EXERCISE REQUIREMENTS |
Each line of the data below should be restated exactly, with images left out.

(INFORMATION SHOWN begins)

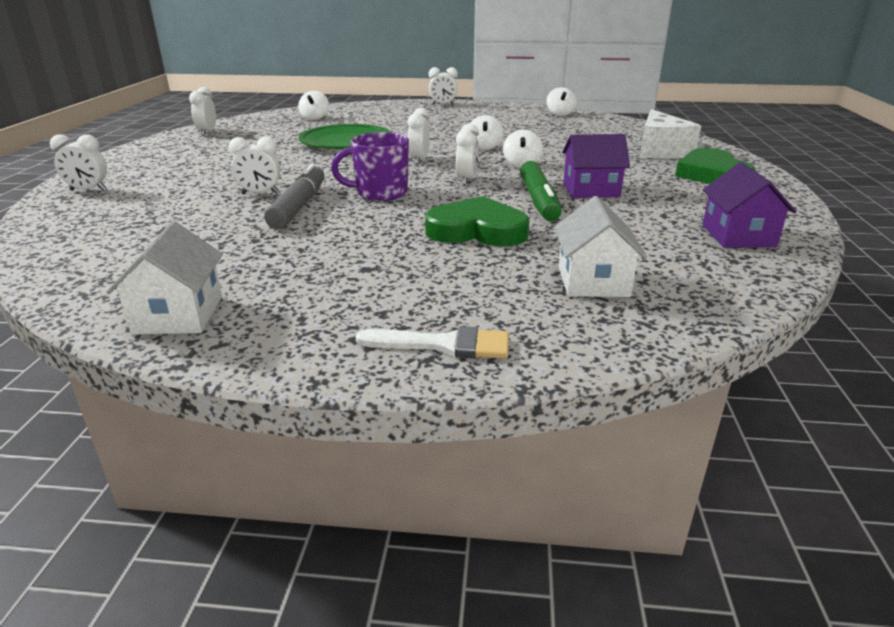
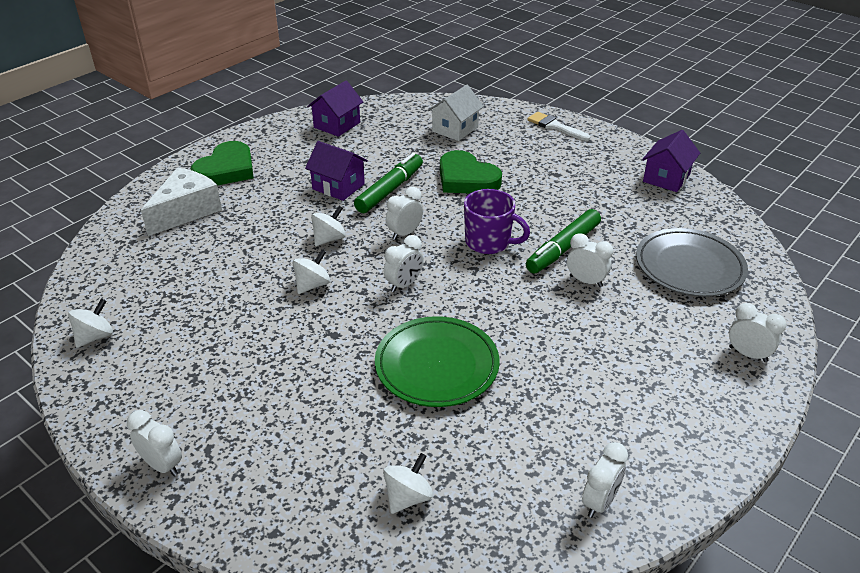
camera: 145 degrees left, 10 degrees up
(142, 226) = (689, 267): none -> grey plate
(178, 315) = (666, 178): white house -> purple house
(299, 206) = (563, 248): grey marker -> green marker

(INFORMATION SHOWN ends)

EXERCISE OUTPUT |
camera: 145 degrees left, 10 degrees up
(142, 226) = (689, 267): none -> grey plate
(178, 315) = (666, 178): white house -> purple house
(299, 206) = (563, 248): grey marker -> green marker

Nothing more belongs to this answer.